# TRY IT
Would you please copy the entries exactly, leaving every picture aside?

# Coordinate-based object records
==========

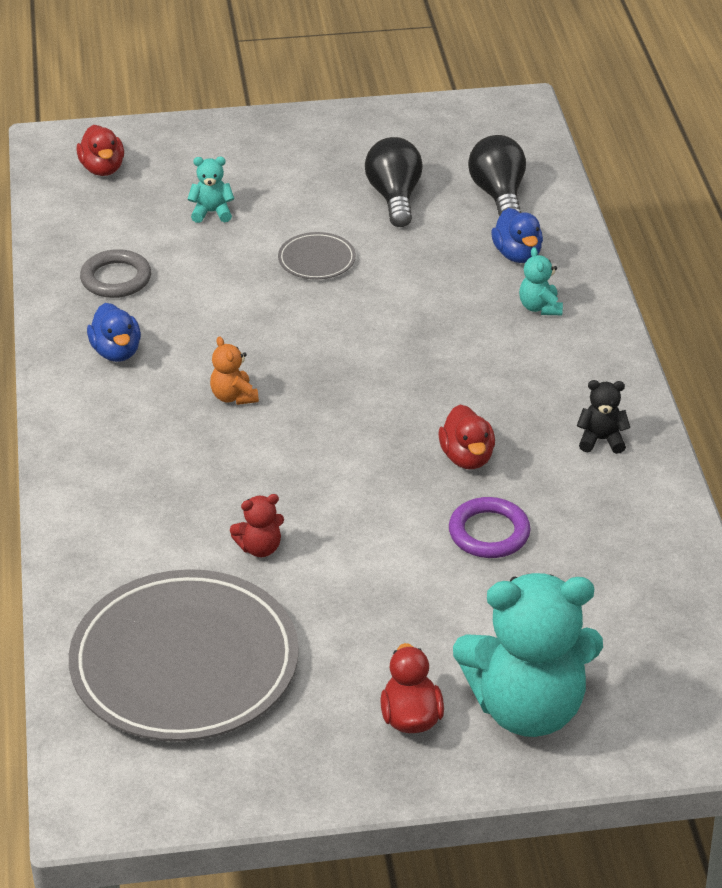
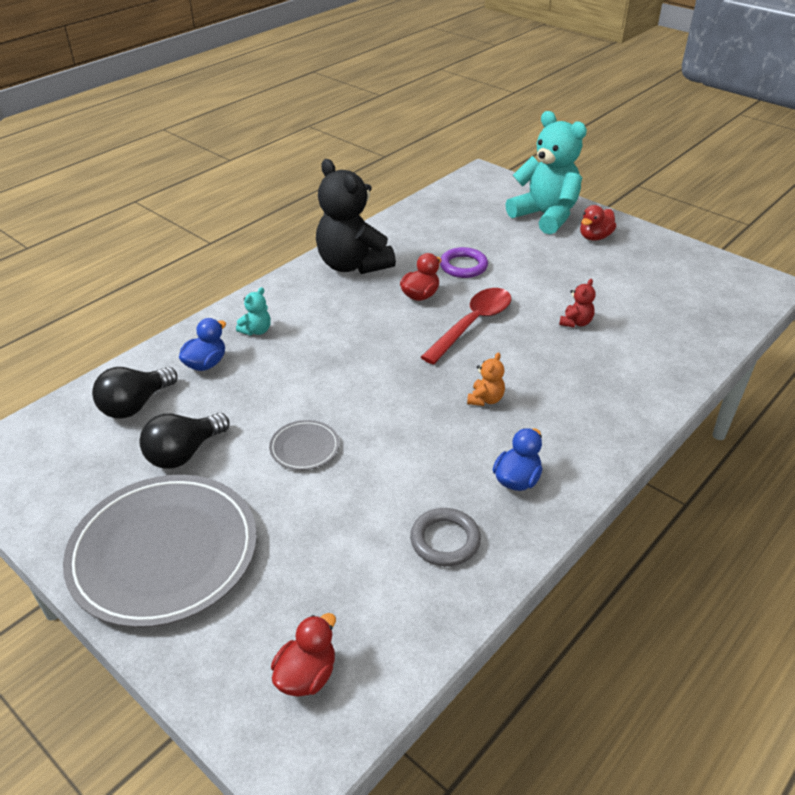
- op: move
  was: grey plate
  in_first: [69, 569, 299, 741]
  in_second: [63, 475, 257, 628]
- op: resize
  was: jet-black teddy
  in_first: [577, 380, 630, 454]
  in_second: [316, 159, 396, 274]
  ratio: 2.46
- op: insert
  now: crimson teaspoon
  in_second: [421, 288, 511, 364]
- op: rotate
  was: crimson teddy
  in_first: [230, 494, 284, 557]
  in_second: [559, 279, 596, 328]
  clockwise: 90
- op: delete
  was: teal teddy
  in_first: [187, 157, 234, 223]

==========

# OUTPUT
- op: move
  was: grey plate
  in_first: [69, 569, 299, 741]
  in_second: [63, 475, 257, 628]
- op: resize
  was: jet-black teddy
  in_first: [577, 380, 630, 454]
  in_second: [316, 159, 396, 274]
  ratio: 2.46
- op: insert
  now: crimson teaspoon
  in_second: [421, 288, 511, 364]
- op: rotate
  was: crimson teddy
  in_first: [230, 494, 284, 557]
  in_second: [559, 279, 596, 328]
  clockwise: 90
- op: delete
  was: teal teddy
  in_first: [187, 157, 234, 223]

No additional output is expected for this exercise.